WORK REQUIRED: Restate the records in full, keeping every word as it is.

=== EXERCISE INPUT ===

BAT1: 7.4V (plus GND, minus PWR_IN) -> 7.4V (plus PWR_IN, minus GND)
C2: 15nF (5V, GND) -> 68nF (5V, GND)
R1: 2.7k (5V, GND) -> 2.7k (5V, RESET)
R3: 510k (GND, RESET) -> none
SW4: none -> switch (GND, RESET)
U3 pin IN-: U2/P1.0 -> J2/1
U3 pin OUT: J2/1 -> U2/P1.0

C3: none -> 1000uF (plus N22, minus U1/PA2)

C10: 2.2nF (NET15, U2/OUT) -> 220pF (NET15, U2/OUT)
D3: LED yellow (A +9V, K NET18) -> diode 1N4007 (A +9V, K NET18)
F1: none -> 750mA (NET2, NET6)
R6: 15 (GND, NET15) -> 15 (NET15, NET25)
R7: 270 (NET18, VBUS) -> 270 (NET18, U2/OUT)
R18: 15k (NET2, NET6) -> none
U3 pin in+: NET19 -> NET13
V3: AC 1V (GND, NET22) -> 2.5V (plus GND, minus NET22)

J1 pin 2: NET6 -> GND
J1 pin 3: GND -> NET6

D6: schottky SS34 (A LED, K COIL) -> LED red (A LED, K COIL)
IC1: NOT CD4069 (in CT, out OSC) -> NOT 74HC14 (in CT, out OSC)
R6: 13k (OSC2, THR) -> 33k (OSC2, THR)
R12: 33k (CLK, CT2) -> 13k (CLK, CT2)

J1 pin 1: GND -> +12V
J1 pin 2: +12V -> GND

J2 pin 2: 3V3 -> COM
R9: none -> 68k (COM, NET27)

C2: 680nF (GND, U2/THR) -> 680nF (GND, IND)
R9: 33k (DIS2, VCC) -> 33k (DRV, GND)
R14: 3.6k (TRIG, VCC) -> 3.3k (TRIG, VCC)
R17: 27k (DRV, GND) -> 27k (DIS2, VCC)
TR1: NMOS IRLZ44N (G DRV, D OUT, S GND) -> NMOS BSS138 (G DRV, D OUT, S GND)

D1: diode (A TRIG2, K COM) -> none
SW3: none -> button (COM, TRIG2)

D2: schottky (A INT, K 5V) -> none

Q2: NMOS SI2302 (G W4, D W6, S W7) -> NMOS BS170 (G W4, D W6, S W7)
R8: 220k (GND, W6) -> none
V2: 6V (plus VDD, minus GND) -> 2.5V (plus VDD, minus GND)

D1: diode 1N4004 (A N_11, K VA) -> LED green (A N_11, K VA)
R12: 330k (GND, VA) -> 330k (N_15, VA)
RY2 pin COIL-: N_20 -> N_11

===

RESULT OF THE EXERCISE:
BAT1: 7.4V (plus GND, minus PWR_IN) -> 7.4V (plus PWR_IN, minus GND)
C2: 15nF (5V, GND) -> 68nF (5V, GND)
R1: 2.7k (5V, GND) -> 2.7k (5V, RESET)
R3: 510k (GND, RESET) -> none
SW4: none -> switch (GND, RESET)
U3 pin IN-: U2/P1.0 -> J2/1
U3 pin OUT: J2/1 -> U2/P1.0

C3: none -> 1000uF (plus N22, minus U1/PA2)

C10: 2.2nF (NET15, U2/OUT) -> 220pF (NET15, U2/OUT)
D3: LED yellow (A +9V, K NET18) -> diode 1N4007 (A +9V, K NET18)
F1: none -> 750mA (NET2, NET6)
R6: 15 (GND, NET15) -> 15 (NET15, NET25)
R7: 270 (NET18, VBUS) -> 270 (NET18, U2/OUT)
R18: 15k (NET2, NET6) -> none
U3 pin in+: NET19 -> NET13
V3: AC 1V (GND, NET22) -> 2.5V (plus GND, minus NET22)

J1 pin 2: NET6 -> GND
J1 pin 3: GND -> NET6

D6: schottky SS34 (A LED, K COIL) -> LED red (A LED, K COIL)
IC1: NOT CD4069 (in CT, out OSC) -> NOT 74HC14 (in CT, out OSC)
R6: 13k (OSC2, THR) -> 33k (OSC2, THR)
R12: 33k (CLK, CT2) -> 13k (CLK, CT2)

J1 pin 1: GND -> +12V
J1 pin 2: +12V -> GND

J2 pin 2: 3V3 -> COM
R9: none -> 68k (COM, NET27)

C2: 680nF (GND, U2/THR) -> 680nF (GND, IND)
R9: 33k (DIS2, VCC) -> 33k (DRV, GND)
R14: 3.6k (TRIG, VCC) -> 3.3k (TRIG, VCC)
R17: 27k (DRV, GND) -> 27k (DIS2, VCC)
TR1: NMOS IRLZ44N (G DRV, D OUT, S GND) -> NMOS BSS138 (G DRV, D OUT, S GND)

D1: diode (A TRIG2, K COM) -> none
SW3: none -> button (COM, TRIG2)

D2: schottky (A INT, K 5V) -> none

Q2: NMOS SI2302 (G W4, D W6, S W7) -> NMOS BS170 (G W4, D W6, S W7)
R8: 220k (GND, W6) -> none
V2: 6V (plus VDD, minus GND) -> 2.5V (plus VDD, minus GND)

D1: diode 1N4004 (A N_11, K VA) -> LED green (A N_11, K VA)
R12: 330k (GND, VA) -> 330k (N_15, VA)
RY2 pin COIL-: N_20 -> N_11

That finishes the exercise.